Material provided START
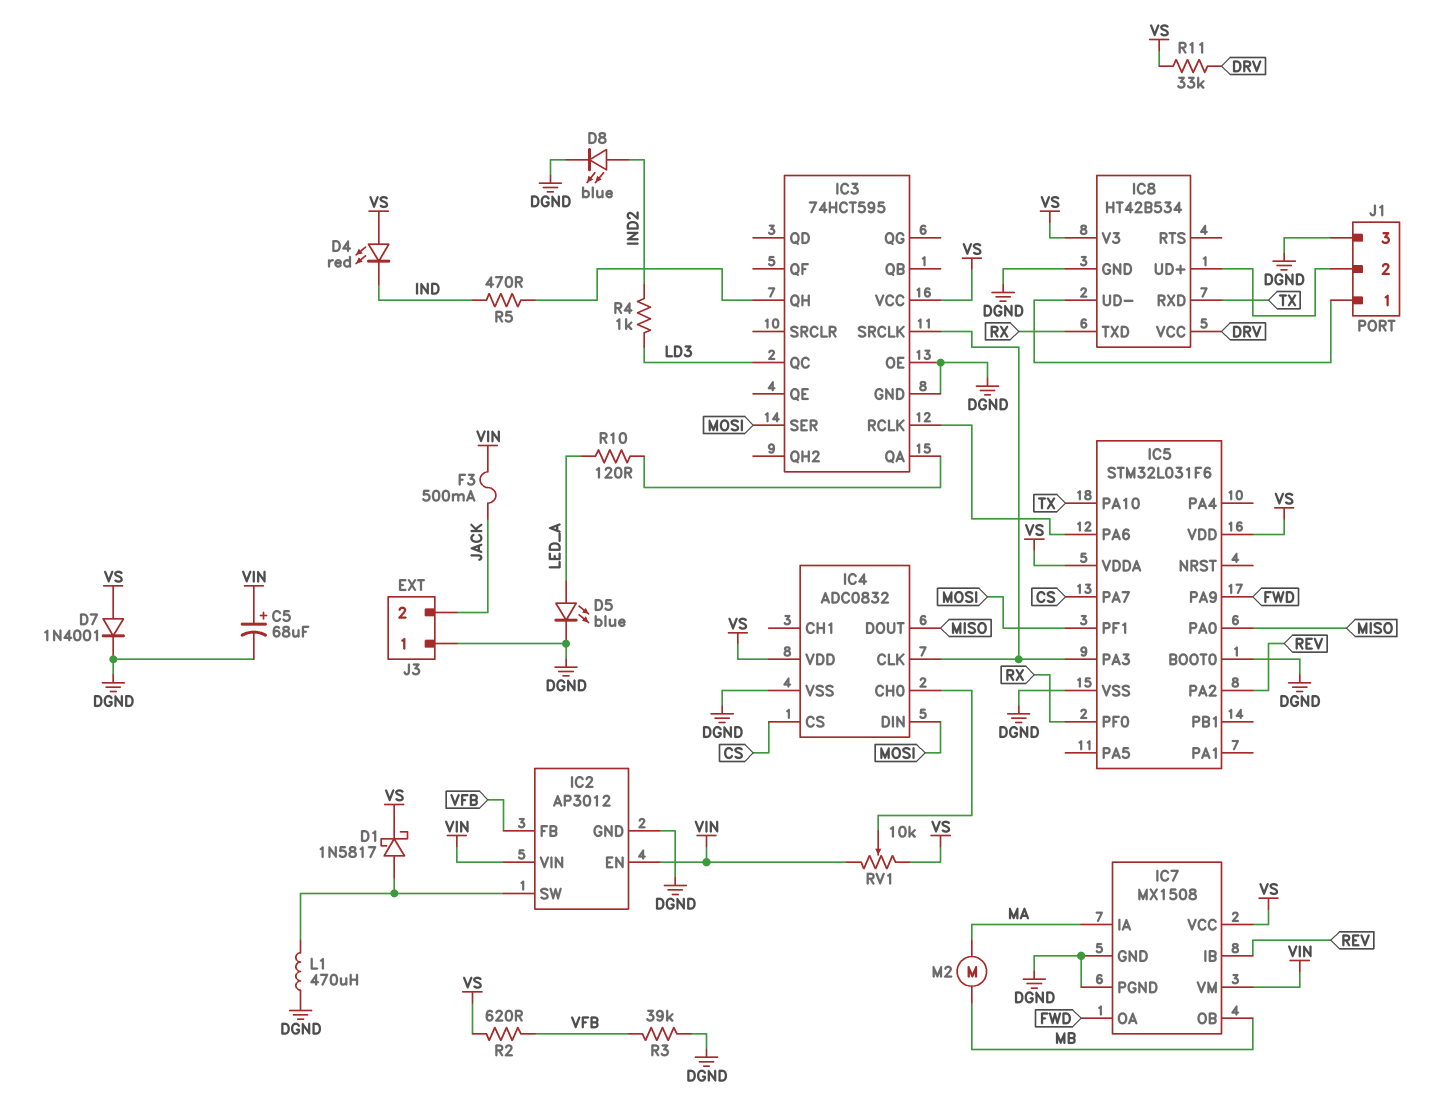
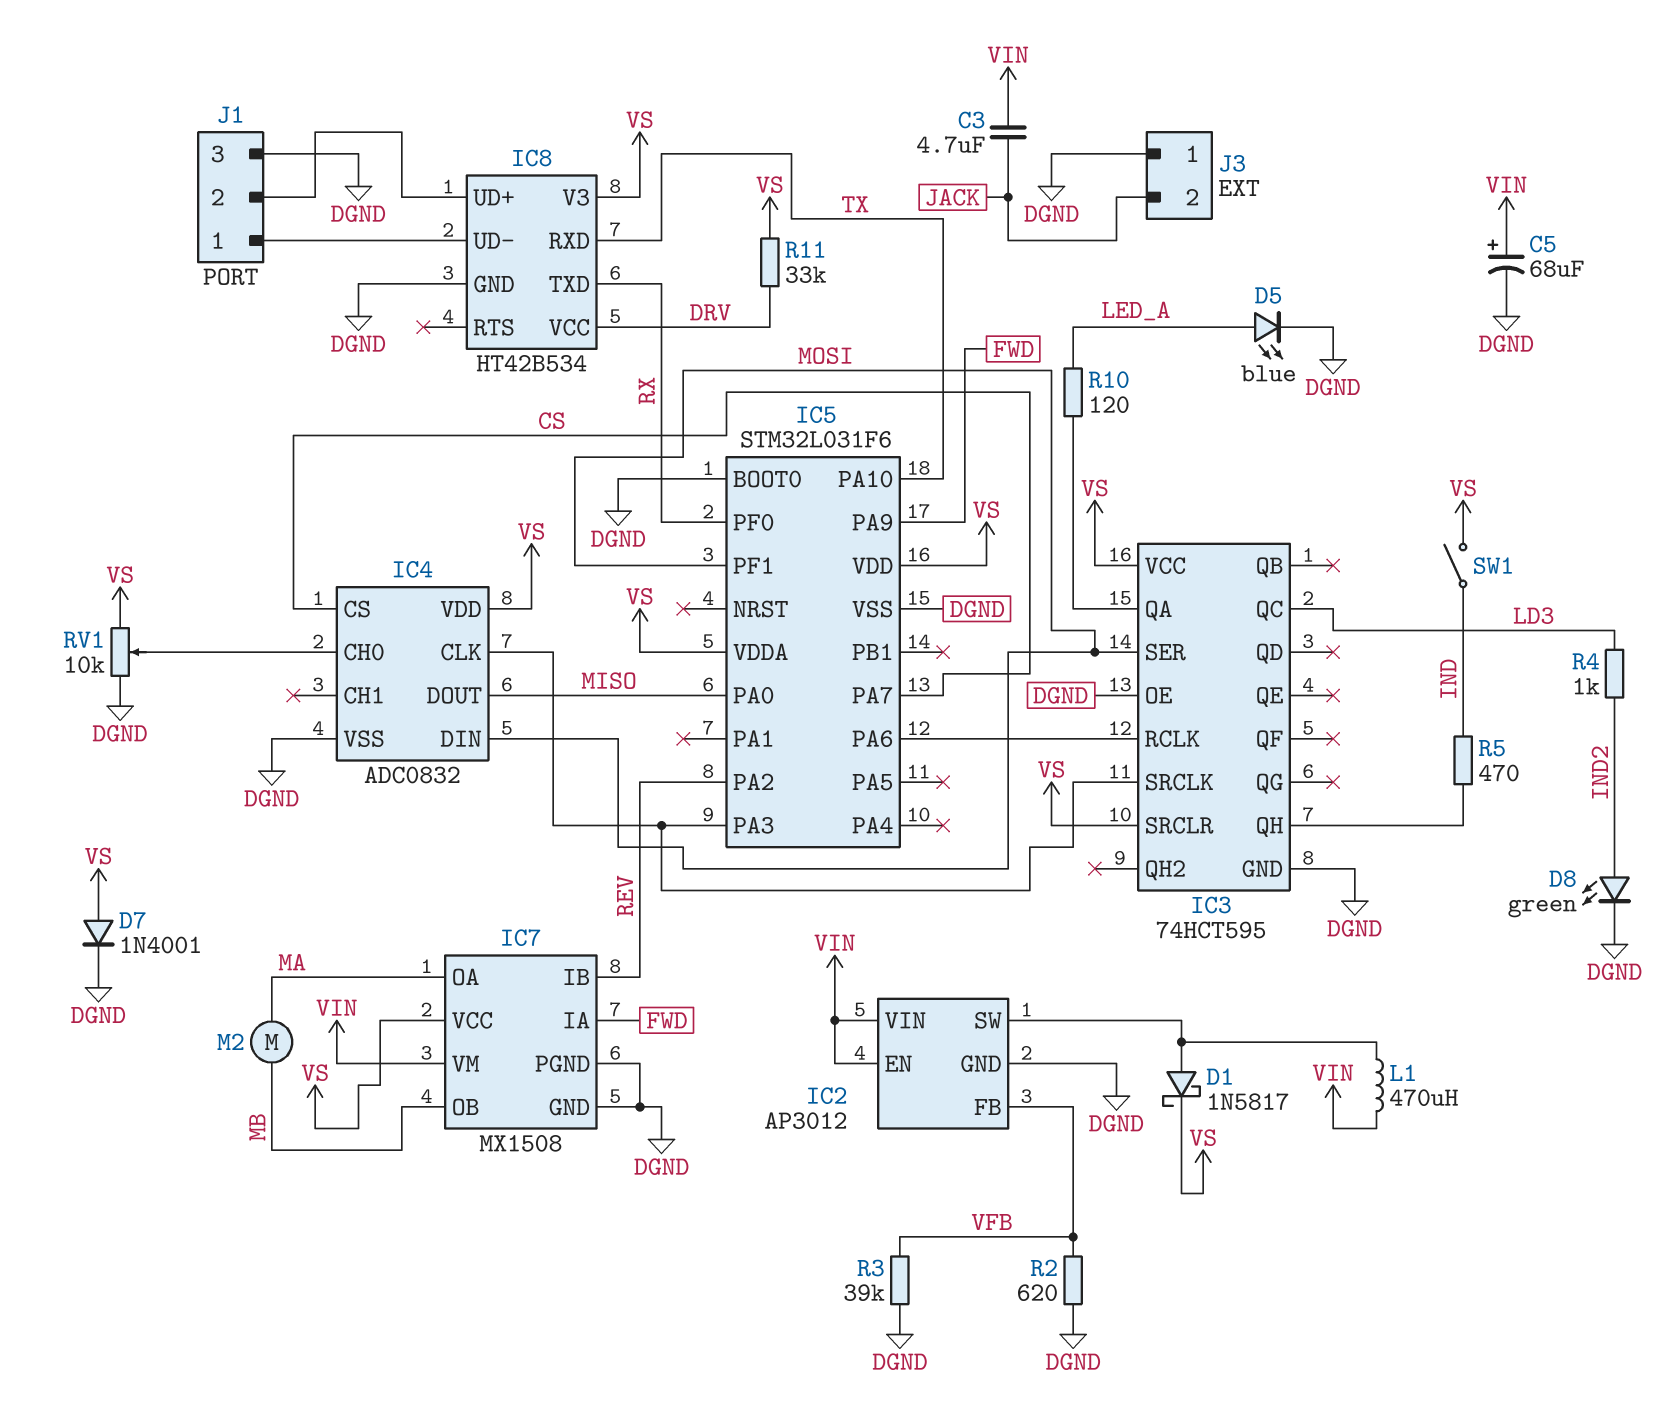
C3: none -> 4.7uF (JACK, VIN)
D4: LED red (A VS, K IND) -> none
D8: LED blue (A IND2, K DGND) -> LED green (A IND2, K DGND)
F3: 500mA (JACK, VIN) -> none
IC3 pin SRCLR: none -> VS
IC7 pin IA: MA -> FWD
IC7 pin OA: FWD -> MA
L1: 470uH (DGND, IC2/SW) -> 470uH (IC2/SW, VIN)
R2: 620 (VFB, VS) -> 620 (DGND, VFB)
RV1: 10k (VIN, VS, wiper IC4/CH0) -> 10k (DGND, VS, wiper IC4/CH0)
SW1: none -> switch (IND, VS)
Material provided END
Repeat nothing before the line containing "D4: LED red (A VS, K IND) -> none"; repeat that line and every later line of the listing exactly.

» **Reply to the task**:
D4: LED red (A VS, K IND) -> none
D8: LED blue (A IND2, K DGND) -> LED green (A IND2, K DGND)
F3: 500mA (JACK, VIN) -> none
IC3 pin SRCLR: none -> VS
IC7 pin IA: MA -> FWD
IC7 pin OA: FWD -> MA
L1: 470uH (DGND, IC2/SW) -> 470uH (IC2/SW, VIN)
R2: 620 (VFB, VS) -> 620 (DGND, VFB)
RV1: 10k (VIN, VS, wiper IC4/CH0) -> 10k (DGND, VS, wiper IC4/CH0)
SW1: none -> switch (IND, VS)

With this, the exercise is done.